WHAT TO PRODUCE :: Print, in exact form, the lines below from the one containing "(634, 238) = (582, 339): red" through the one containing "(618, 473) = (291, 334): yellow", and omit all others.

DATA TO EXAMINE ::
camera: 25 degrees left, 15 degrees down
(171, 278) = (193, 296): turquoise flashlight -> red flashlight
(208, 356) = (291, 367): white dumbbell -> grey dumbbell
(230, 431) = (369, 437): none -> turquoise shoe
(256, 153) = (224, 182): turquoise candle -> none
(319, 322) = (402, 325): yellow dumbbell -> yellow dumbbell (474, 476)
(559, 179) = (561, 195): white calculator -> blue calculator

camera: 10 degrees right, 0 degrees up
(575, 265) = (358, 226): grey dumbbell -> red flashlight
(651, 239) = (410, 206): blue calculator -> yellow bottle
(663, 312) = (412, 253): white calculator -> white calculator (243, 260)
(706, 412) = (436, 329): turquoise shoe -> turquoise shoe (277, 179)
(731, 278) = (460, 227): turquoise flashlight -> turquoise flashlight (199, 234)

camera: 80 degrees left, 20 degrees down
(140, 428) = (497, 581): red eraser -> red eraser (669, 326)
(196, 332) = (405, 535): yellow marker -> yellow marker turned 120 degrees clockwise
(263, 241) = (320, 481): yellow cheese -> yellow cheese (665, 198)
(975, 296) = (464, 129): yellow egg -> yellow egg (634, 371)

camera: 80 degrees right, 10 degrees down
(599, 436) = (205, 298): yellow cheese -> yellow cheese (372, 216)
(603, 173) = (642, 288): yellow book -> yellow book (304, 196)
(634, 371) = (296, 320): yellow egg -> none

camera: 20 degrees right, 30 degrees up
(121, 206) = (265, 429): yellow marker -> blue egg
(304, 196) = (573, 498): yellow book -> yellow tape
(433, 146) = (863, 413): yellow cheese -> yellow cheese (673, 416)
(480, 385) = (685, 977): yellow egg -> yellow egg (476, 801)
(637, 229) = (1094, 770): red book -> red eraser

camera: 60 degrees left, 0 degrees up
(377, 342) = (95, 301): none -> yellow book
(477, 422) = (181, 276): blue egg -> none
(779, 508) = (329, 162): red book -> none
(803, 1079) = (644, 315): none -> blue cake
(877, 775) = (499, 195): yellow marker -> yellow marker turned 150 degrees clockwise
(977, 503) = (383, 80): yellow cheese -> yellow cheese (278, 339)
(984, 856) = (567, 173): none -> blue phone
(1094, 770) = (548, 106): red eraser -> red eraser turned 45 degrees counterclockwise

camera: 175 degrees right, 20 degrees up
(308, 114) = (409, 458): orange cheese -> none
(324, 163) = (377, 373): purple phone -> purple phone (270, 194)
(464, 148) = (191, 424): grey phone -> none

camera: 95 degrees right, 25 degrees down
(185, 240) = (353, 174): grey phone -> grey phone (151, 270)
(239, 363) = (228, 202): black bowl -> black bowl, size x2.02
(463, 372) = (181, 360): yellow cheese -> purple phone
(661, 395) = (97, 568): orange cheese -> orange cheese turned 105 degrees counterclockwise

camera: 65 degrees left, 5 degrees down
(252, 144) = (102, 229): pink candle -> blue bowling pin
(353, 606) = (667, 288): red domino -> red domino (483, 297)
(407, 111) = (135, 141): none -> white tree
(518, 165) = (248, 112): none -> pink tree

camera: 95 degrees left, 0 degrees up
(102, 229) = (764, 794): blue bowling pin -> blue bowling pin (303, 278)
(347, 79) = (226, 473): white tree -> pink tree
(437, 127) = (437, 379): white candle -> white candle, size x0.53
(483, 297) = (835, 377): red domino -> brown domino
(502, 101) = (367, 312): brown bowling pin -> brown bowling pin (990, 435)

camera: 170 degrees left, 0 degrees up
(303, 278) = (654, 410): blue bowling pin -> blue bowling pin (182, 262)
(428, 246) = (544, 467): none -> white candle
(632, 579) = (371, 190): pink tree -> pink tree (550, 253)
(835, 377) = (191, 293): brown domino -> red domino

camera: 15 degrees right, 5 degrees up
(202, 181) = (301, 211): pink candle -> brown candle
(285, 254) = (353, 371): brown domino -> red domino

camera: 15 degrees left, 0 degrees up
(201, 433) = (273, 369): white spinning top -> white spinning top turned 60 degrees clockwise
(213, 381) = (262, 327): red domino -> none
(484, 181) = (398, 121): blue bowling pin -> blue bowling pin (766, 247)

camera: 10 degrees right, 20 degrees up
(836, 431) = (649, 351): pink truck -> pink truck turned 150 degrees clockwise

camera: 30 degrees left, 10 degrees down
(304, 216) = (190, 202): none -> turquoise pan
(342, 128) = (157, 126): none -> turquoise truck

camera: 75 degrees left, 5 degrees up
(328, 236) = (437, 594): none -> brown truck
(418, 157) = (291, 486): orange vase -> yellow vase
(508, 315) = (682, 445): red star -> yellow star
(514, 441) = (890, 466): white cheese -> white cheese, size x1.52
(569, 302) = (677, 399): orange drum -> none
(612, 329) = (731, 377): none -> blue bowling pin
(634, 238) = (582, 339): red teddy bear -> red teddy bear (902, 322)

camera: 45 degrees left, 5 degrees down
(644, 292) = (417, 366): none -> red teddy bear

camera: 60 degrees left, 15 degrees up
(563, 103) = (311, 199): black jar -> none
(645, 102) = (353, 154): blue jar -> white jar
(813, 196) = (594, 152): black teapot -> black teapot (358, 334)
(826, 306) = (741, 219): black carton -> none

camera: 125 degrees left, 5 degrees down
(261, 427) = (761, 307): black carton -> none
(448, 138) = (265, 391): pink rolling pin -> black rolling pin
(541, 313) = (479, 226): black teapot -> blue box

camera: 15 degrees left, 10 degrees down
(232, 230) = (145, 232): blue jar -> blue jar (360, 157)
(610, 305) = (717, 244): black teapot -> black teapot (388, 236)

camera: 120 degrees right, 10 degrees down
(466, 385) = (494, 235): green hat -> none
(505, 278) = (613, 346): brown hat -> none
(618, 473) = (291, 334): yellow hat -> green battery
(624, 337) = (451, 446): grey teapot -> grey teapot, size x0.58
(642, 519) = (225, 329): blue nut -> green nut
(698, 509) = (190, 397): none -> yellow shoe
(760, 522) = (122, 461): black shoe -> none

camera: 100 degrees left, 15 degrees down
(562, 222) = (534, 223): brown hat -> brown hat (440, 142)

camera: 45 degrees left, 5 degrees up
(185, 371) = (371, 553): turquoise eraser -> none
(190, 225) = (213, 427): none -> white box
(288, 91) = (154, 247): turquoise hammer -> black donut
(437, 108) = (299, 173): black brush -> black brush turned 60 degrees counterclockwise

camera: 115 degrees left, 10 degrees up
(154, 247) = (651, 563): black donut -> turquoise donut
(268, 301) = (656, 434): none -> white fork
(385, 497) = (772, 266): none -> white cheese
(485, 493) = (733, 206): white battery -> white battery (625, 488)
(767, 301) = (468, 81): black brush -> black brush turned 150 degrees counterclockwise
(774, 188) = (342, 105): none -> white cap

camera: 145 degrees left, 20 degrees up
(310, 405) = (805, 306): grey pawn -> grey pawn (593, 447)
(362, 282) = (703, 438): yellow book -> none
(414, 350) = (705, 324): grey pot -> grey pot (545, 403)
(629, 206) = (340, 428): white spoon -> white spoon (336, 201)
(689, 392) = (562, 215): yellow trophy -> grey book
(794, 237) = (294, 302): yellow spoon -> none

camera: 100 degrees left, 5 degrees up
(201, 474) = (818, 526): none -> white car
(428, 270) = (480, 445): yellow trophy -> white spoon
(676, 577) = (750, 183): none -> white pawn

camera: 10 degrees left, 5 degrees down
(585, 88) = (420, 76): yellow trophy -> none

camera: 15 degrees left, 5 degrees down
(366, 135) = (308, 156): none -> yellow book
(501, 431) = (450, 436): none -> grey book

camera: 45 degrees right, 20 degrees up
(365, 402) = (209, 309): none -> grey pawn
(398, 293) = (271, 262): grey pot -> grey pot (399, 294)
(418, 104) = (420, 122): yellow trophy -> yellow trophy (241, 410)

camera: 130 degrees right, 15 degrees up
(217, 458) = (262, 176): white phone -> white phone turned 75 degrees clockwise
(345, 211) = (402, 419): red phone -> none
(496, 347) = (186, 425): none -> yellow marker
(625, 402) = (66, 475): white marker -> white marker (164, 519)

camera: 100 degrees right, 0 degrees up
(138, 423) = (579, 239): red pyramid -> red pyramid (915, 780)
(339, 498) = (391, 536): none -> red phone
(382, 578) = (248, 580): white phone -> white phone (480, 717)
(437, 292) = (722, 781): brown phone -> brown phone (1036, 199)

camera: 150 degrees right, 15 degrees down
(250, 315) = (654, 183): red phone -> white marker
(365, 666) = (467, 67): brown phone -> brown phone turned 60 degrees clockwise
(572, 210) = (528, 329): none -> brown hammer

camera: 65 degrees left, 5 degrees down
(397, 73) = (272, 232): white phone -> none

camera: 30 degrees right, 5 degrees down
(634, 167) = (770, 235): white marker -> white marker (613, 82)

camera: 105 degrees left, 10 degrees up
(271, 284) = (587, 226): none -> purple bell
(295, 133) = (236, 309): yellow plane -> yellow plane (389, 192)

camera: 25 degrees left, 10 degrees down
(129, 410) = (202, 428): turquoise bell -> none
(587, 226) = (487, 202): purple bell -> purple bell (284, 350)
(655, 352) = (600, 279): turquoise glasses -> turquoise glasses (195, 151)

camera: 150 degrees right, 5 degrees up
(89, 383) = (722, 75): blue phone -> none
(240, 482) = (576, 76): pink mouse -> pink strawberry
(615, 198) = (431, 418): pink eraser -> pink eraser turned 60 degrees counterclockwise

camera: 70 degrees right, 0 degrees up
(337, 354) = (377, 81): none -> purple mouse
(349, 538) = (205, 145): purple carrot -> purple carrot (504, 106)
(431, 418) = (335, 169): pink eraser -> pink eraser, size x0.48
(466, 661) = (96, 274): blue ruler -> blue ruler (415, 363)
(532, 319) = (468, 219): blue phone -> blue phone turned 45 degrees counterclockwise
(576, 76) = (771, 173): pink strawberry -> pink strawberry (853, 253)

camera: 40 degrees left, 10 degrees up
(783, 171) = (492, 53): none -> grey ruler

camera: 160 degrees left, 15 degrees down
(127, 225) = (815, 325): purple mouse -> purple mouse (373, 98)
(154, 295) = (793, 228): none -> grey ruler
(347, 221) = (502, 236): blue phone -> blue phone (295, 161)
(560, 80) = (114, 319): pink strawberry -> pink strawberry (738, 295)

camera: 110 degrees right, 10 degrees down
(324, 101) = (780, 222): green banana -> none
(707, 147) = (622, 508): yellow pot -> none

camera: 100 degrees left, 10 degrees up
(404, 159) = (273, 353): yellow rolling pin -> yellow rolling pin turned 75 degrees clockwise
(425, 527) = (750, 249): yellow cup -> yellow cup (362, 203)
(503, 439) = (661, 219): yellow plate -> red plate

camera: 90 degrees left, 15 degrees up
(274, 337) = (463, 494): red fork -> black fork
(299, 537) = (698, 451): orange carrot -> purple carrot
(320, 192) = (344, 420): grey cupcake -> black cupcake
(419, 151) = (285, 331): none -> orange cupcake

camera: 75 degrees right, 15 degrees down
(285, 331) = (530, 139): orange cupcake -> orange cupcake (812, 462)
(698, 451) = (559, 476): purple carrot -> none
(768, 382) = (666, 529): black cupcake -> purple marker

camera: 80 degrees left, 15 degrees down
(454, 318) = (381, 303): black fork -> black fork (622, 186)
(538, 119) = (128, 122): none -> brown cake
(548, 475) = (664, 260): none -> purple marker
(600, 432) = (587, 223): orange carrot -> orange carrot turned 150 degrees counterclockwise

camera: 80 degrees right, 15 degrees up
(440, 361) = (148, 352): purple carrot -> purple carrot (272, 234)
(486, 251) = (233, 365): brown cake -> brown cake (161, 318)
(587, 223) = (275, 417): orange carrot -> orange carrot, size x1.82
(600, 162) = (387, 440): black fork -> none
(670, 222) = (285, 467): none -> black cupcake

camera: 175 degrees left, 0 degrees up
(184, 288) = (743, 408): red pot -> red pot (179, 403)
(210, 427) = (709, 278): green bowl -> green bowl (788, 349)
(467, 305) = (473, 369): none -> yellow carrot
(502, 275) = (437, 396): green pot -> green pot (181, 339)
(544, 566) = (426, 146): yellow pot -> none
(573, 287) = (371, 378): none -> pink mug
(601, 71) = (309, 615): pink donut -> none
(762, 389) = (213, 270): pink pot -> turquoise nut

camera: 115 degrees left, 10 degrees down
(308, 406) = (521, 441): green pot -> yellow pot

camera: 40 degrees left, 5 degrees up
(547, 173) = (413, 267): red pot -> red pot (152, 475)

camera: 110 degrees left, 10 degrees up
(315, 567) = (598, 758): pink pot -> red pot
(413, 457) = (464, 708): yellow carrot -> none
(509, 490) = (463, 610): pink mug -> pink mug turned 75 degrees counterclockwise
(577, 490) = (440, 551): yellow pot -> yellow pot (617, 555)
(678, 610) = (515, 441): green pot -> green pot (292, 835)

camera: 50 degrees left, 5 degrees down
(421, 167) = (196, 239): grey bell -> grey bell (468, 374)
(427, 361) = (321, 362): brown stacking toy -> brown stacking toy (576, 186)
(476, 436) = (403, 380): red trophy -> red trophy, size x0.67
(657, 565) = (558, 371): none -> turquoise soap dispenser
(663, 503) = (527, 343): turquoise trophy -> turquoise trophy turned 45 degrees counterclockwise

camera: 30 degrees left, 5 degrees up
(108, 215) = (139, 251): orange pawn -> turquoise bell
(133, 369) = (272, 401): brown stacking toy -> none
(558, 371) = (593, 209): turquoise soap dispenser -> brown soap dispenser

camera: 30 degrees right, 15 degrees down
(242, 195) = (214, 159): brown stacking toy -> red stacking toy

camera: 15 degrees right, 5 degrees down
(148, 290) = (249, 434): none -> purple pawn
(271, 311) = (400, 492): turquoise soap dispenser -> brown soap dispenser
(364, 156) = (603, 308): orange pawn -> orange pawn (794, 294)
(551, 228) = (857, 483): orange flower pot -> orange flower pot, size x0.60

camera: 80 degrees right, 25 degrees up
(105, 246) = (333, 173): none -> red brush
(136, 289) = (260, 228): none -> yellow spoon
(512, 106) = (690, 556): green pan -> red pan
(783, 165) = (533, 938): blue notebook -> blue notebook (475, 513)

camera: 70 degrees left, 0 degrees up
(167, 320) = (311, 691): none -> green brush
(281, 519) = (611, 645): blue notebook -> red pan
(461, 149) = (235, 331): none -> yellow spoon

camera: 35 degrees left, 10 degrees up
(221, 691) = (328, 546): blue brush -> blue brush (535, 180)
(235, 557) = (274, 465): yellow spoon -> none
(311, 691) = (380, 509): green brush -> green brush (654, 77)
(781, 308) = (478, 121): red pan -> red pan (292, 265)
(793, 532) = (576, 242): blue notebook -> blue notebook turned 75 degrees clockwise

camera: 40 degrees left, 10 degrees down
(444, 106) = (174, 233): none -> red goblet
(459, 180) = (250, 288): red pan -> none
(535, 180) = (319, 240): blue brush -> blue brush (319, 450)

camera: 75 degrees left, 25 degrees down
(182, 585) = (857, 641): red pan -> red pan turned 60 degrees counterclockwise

REPLY TO THE EXERCISE ::
(634, 238) = (582, 339): red teddy bear -> red teddy bear (902, 322)

camera: 45 degrees left, 5 degrees down
(644, 292) = (417, 366): none -> red teddy bear

camera: 60 degrees left, 15 degrees up
(563, 103) = (311, 199): black jar -> none
(645, 102) = (353, 154): blue jar -> white jar
(813, 196) = (594, 152): black teapot -> black teapot (358, 334)
(826, 306) = (741, 219): black carton -> none

camera: 125 degrees left, 5 degrees down
(261, 427) = (761, 307): black carton -> none
(448, 138) = (265, 391): pink rolling pin -> black rolling pin
(541, 313) = (479, 226): black teapot -> blue box

camera: 15 degrees left, 10 degrees down
(232, 230) = (145, 232): blue jar -> blue jar (360, 157)
(610, 305) = (717, 244): black teapot -> black teapot (388, 236)

camera: 120 degrees right, 10 degrees down
(466, 385) = (494, 235): green hat -> none
(505, 278) = (613, 346): brown hat -> none
(618, 473) = (291, 334): yellow hat -> green battery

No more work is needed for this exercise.